## INFORMATION
▬▬▬▬▬▬

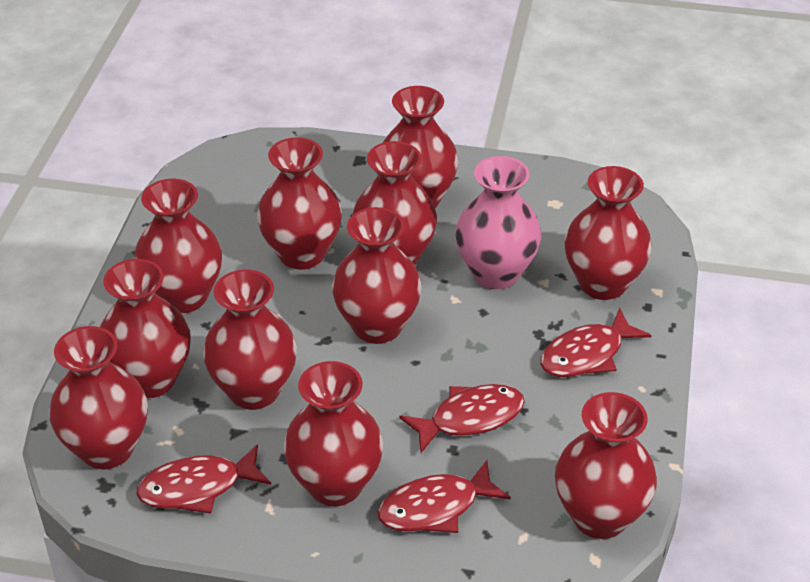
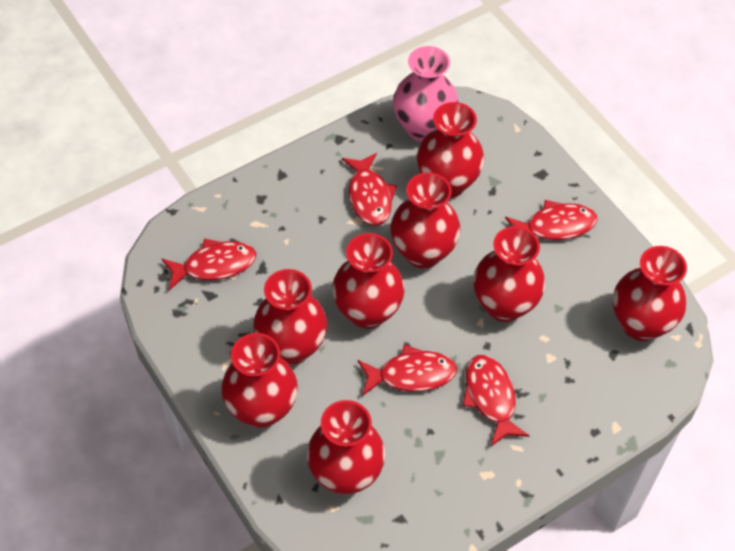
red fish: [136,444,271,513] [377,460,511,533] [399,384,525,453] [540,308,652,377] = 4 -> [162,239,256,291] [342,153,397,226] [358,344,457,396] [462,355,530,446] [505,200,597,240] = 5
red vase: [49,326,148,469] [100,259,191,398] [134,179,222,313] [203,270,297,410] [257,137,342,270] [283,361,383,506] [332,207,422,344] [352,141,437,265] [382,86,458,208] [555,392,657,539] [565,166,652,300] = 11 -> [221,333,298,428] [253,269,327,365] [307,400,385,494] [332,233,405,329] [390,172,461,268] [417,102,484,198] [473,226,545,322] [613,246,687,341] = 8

▬▬▬▬▬▬

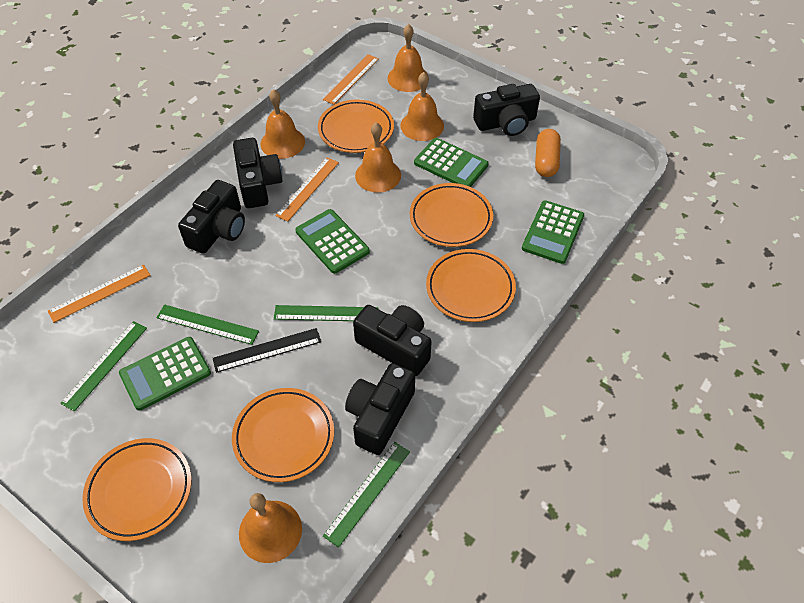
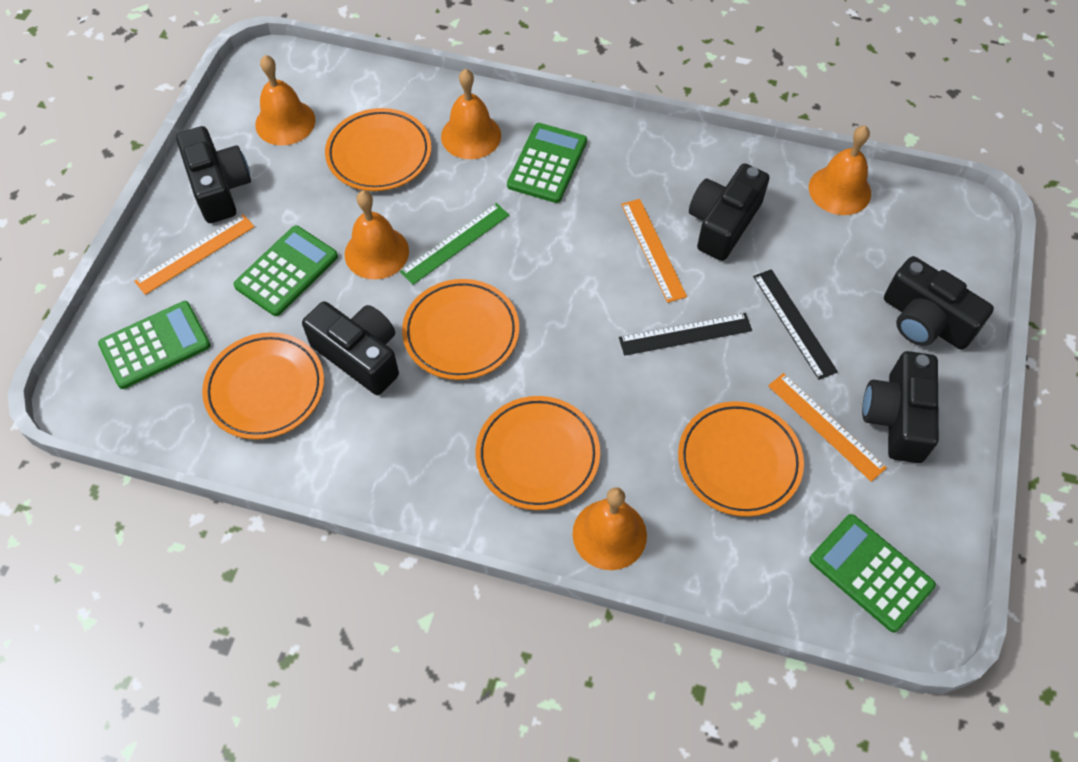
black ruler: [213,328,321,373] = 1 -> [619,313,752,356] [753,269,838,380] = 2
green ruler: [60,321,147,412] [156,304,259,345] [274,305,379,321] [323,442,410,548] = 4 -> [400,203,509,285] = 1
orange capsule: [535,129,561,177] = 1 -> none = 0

▬▬▬▬▬▬

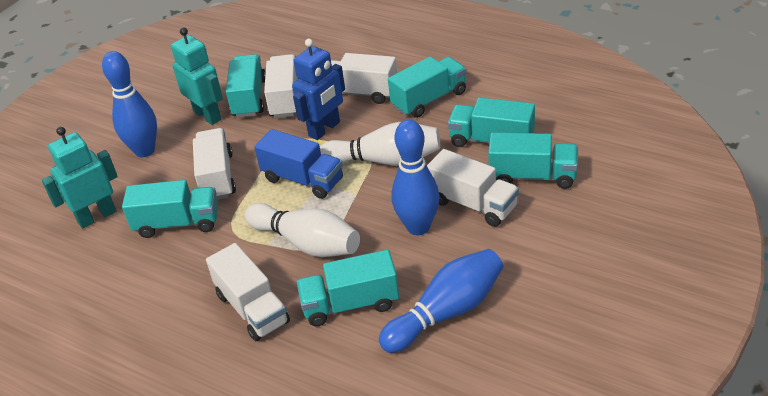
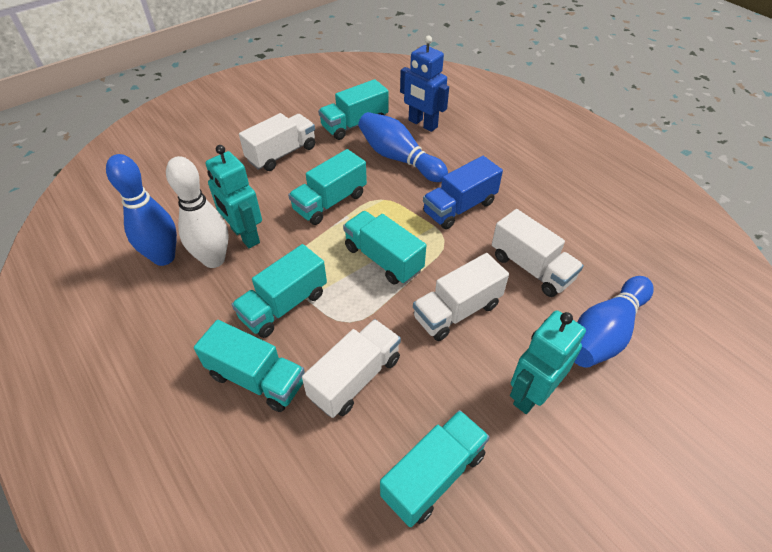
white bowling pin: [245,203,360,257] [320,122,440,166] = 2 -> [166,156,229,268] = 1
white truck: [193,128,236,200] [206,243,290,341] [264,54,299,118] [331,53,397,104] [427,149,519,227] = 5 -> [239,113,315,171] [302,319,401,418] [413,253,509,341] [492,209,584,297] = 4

▬▬▬▬▬▬

## TASK OBJECTIVE
Set down only the lines above that fall between the line holding "black ruler: [213,328,321,373]" and the line holding "orange capsule: [535,129,561,177]", inclusive, keeping each exact.

## EXERCISE RESULT
black ruler: [213,328,321,373] = 1 -> [619,313,752,356] [753,269,838,380] = 2
green ruler: [60,321,147,412] [156,304,259,345] [274,305,379,321] [323,442,410,548] = 4 -> [400,203,509,285] = 1
orange capsule: [535,129,561,177] = 1 -> none = 0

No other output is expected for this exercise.